# What is expected
A faithful, word-for-word copy of the records is required, and it must contain no pictures.
[Opening Records supplied section]
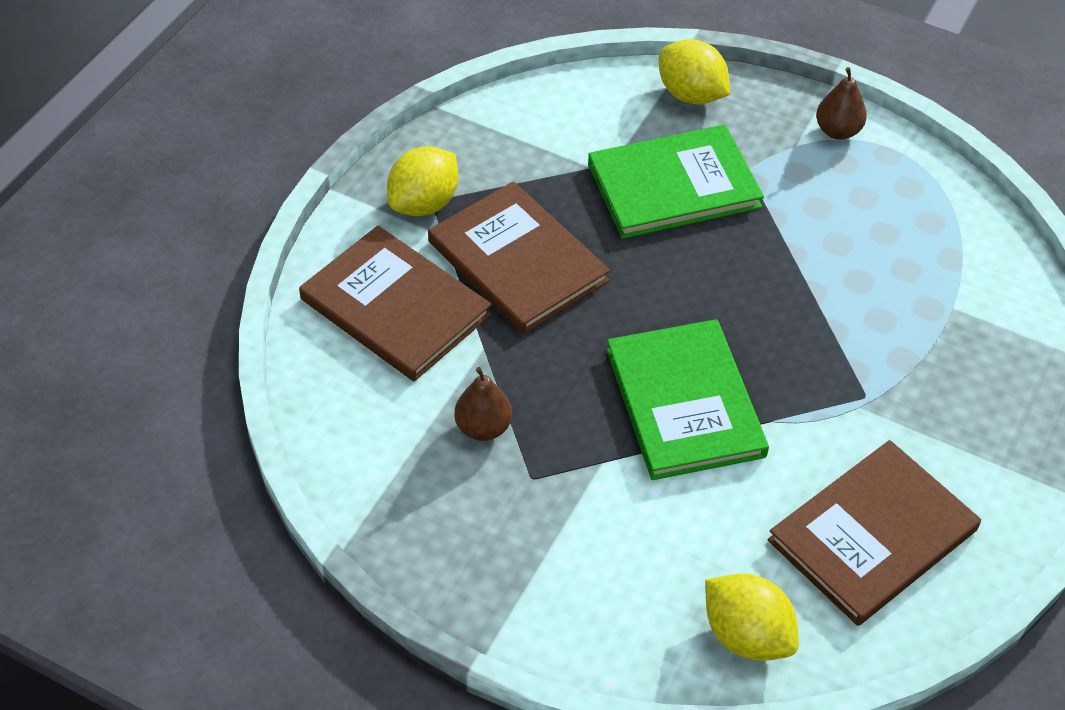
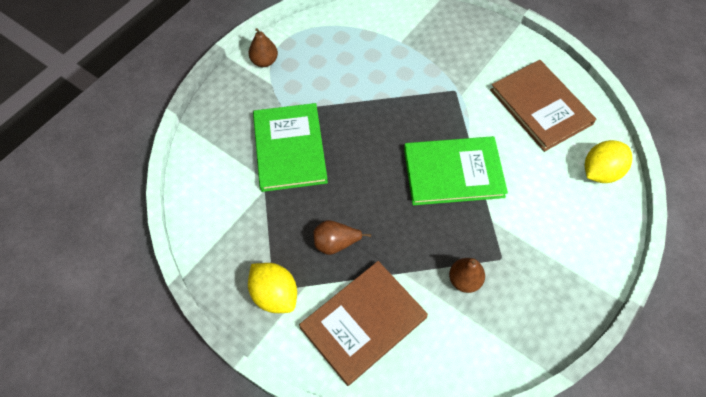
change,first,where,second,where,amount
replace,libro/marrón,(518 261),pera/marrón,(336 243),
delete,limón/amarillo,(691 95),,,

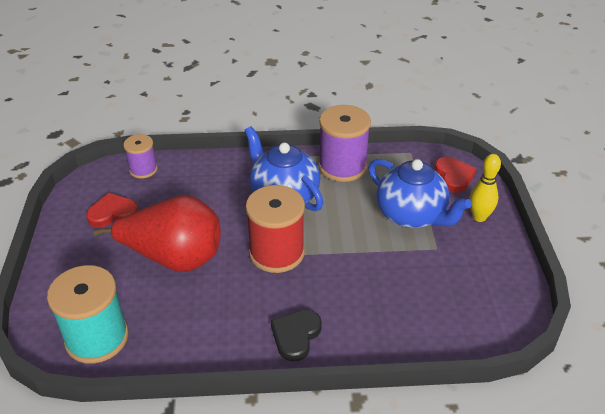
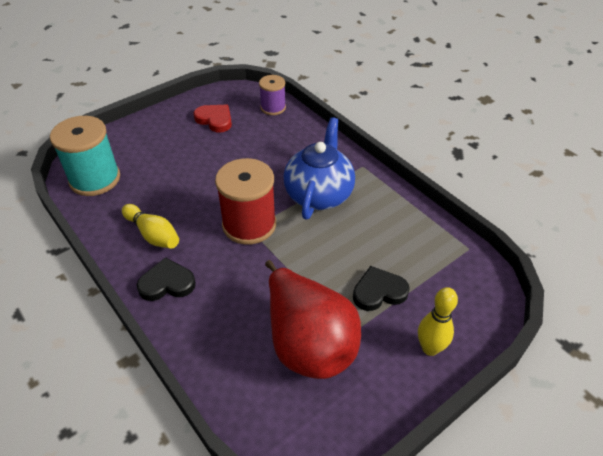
change,first,where,second,where,amount
move,pera/rojo,(174 258),,(308 343),
delete,carrete/morado,(342 166),,,
replace,tetera/azul,(412 215),corazón/negro,(379 292),
delete,corazón/rojo,(453 177),,,
insert,,,bolo/amarillo,(153 234),

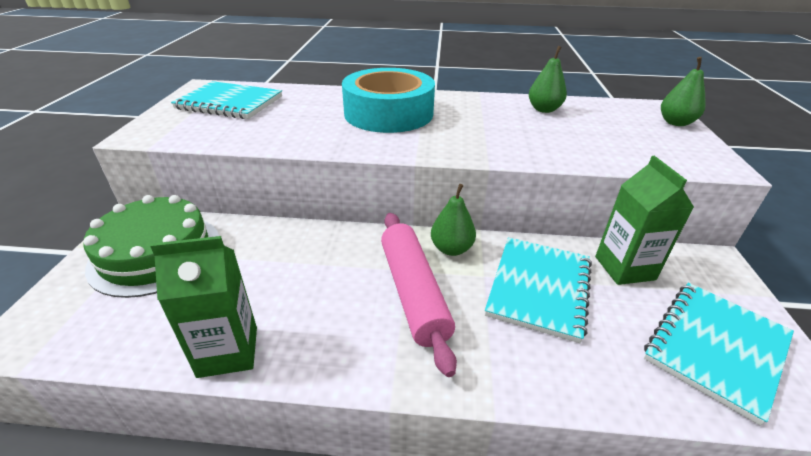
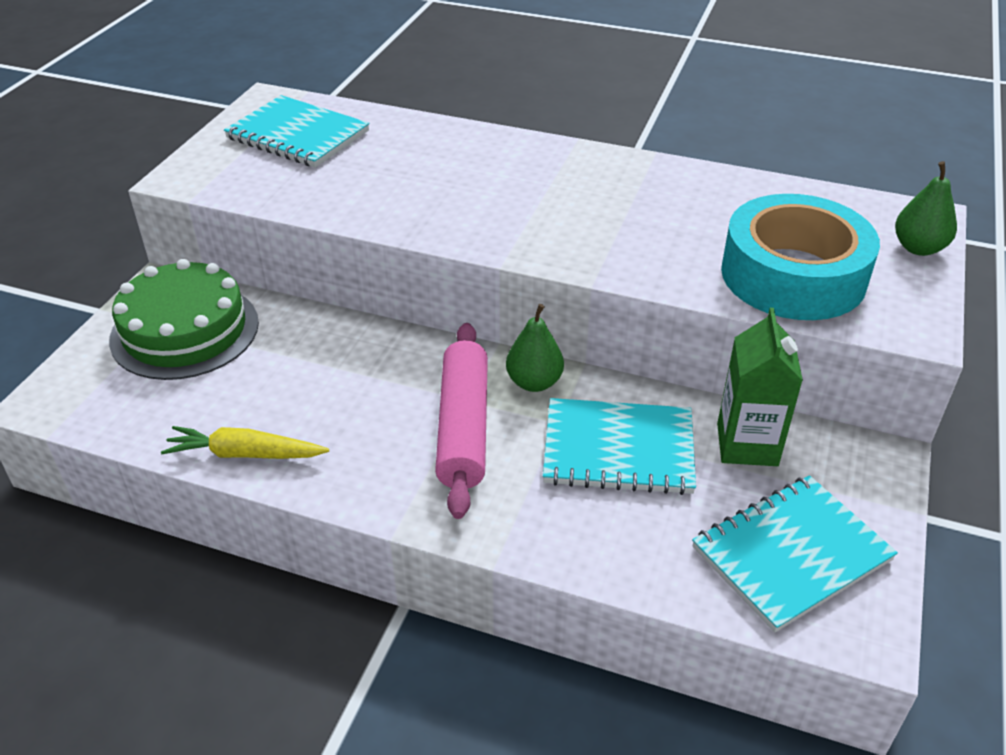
change,first,where,second,where,amount
replace,cartón de leche/verde,(228 351),zanahoria/amarillo,(245 454),
move,cinta adhesiva/turquesa,(388 113),,(793 275),
rotate,cuaderno/turquesa,(539 288),,(618 449),60 degrees clockwise
delete,pera/verde,(544 109),,,

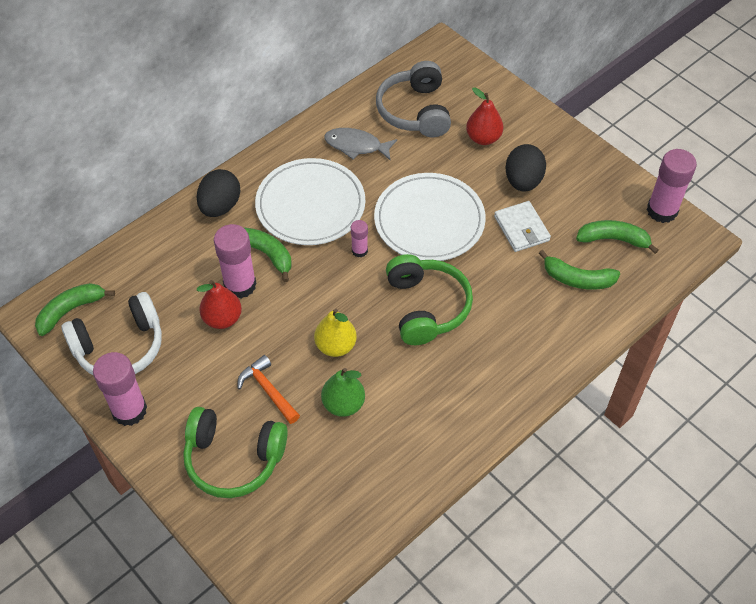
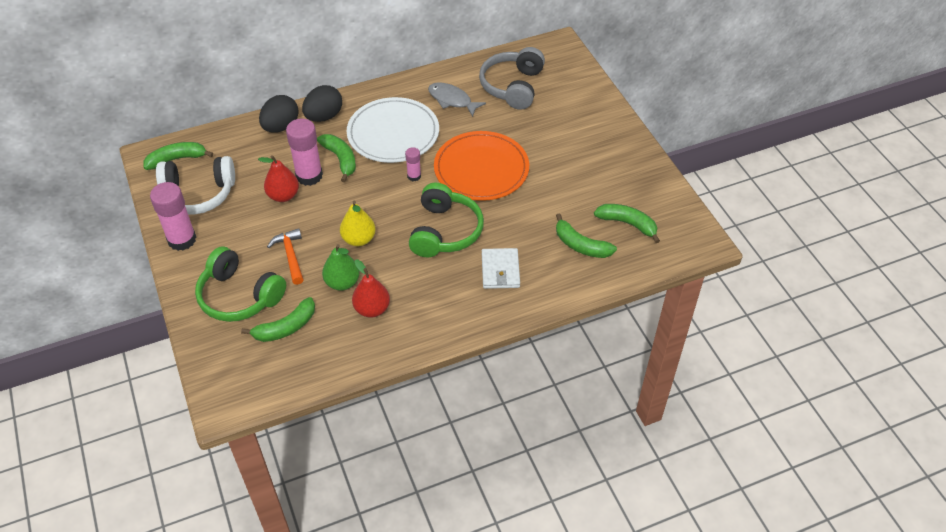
change,first,where,second,where,amount
recolor,plato/blanco,(429 220),plato/naranja,(481 169),
move,pera/rojo,(483 138),,(372 309),
move,cartera/blanco,(521 228),,(500 270),
move,huevo/negro,(523 181),,(281 127),
delete,barra de pegamento/rosa,(662 210),,,
insert,,,plátano/verde,(286 327),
[Closing Records supplied section]
# Exercise response
change,first,where,second,where,amount
replace,libro/marrón,(518 261),pera/marrón,(336 243),
delete,limón/amarillo,(691 95),,,

change,first,where,second,where,amount
move,pera/rojo,(174 258),,(308 343),
delete,carrete/morado,(342 166),,,
replace,tetera/azul,(412 215),corazón/negro,(379 292),
delete,corazón/rojo,(453 177),,,
insert,,,bolo/amarillo,(153 234),

change,first,where,second,where,amount
replace,cartón de leche/verde,(228 351),zanahoria/amarillo,(245 454),
move,cinta adhesiva/turquesa,(388 113),,(793 275),
rotate,cuaderno/turquesa,(539 288),,(618 449),60 degrees clockwise
delete,pera/verde,(544 109),,,

change,first,where,second,where,amount
recolor,plato/blanco,(429 220),plato/naranja,(481 169),
move,pera/rojo,(483 138),,(372 309),
move,cartera/blanco,(521 228),,(500 270),
move,huevo/negro,(523 181),,(281 127),
delete,barra de pegamento/rosa,(662 210),,,
insert,,,plátano/verde,(286 327),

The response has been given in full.